◆ SOURCE DATA:

[Start of Attachment]

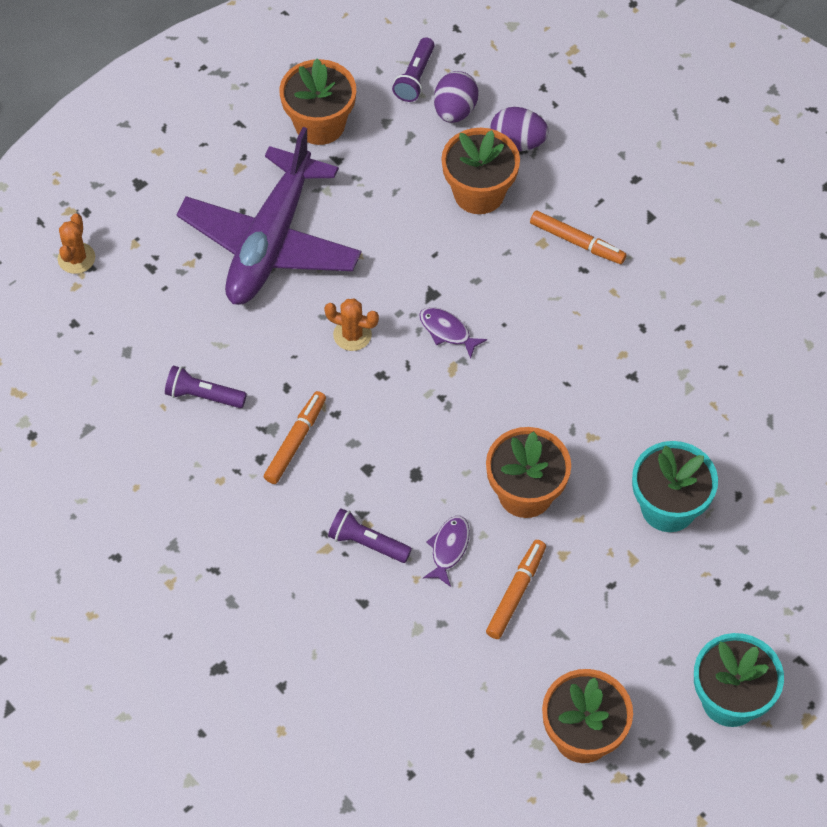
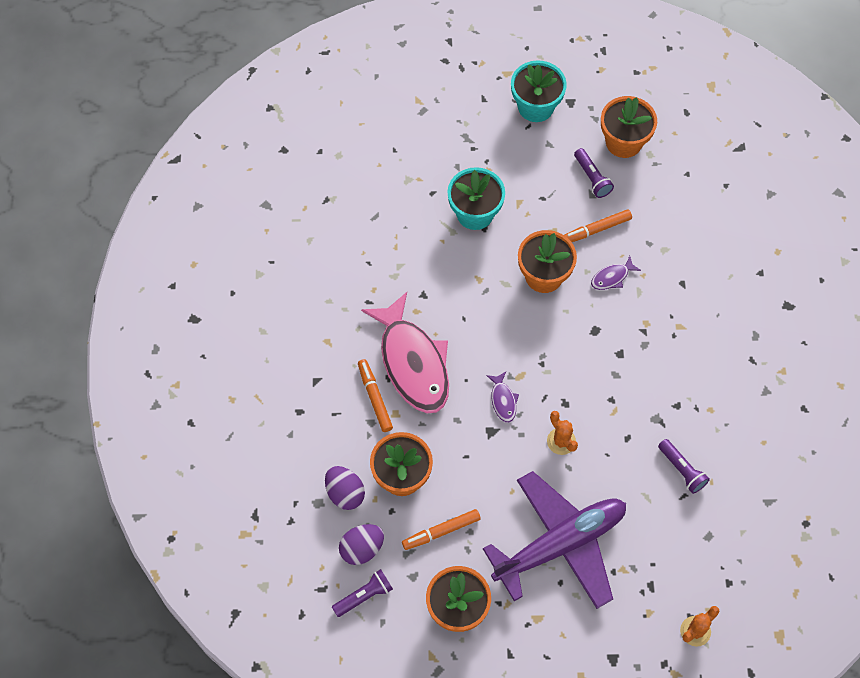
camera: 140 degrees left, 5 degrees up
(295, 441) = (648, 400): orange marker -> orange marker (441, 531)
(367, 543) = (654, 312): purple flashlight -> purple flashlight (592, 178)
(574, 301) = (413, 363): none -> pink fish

[End of Attachment]
[Start of Attachment]

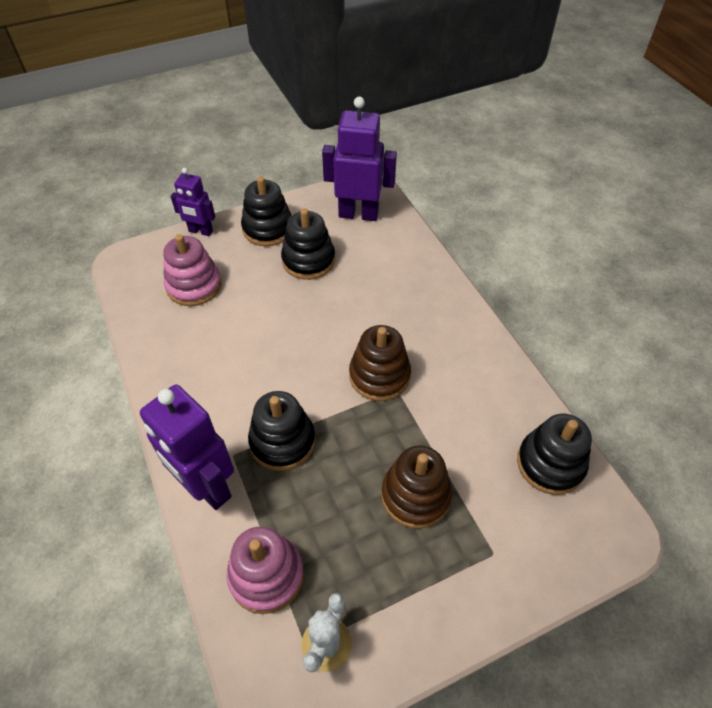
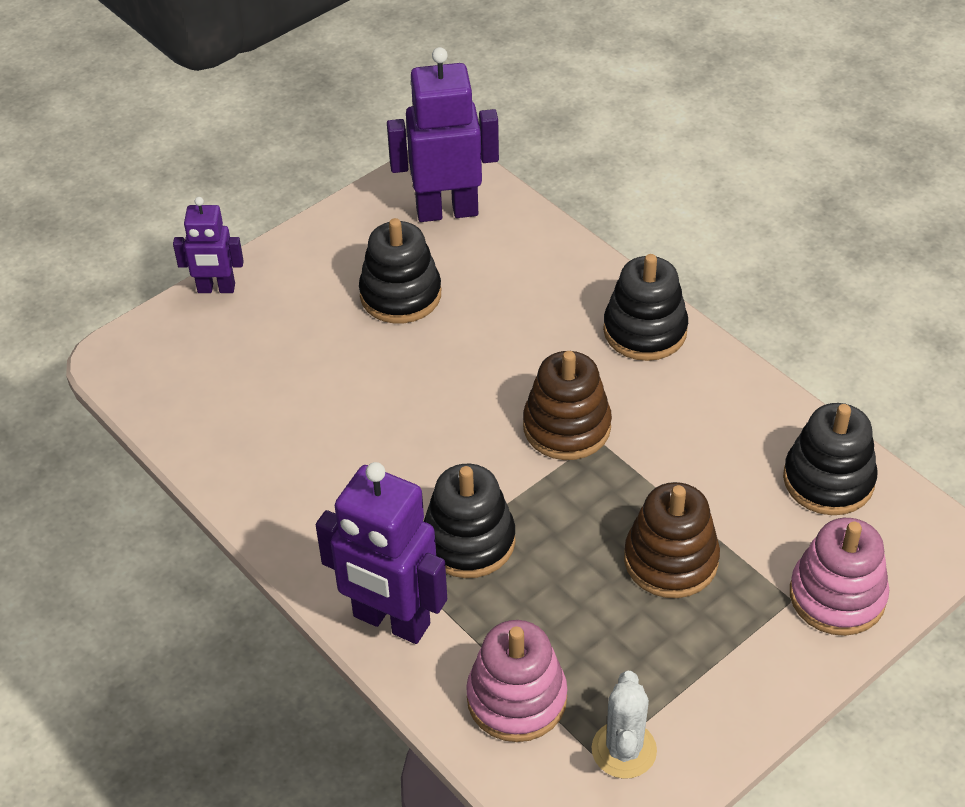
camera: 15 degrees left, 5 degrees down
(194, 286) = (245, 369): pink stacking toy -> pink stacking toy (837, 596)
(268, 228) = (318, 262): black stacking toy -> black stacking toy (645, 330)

[End of Attachment]
[Start of Attachment]

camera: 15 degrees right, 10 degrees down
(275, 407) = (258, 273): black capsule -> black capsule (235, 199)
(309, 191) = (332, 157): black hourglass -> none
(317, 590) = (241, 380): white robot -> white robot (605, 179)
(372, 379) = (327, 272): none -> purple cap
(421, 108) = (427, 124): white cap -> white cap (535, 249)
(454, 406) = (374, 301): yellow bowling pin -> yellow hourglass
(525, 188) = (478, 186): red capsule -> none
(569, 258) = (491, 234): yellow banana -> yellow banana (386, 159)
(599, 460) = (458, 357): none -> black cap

[End of Attachment]

◆ YOUR TASK: Within the material above, output exactly the lines from the one with "(367, 543) = (654, 312): purple" through the one with "(574, 301) = (413, 363): none -> pink fish", end lines included, and nothing besides.

◆ EXERCISE RESULT:
(367, 543) = (654, 312): purple flashlight -> purple flashlight (592, 178)
(574, 301) = (413, 363): none -> pink fish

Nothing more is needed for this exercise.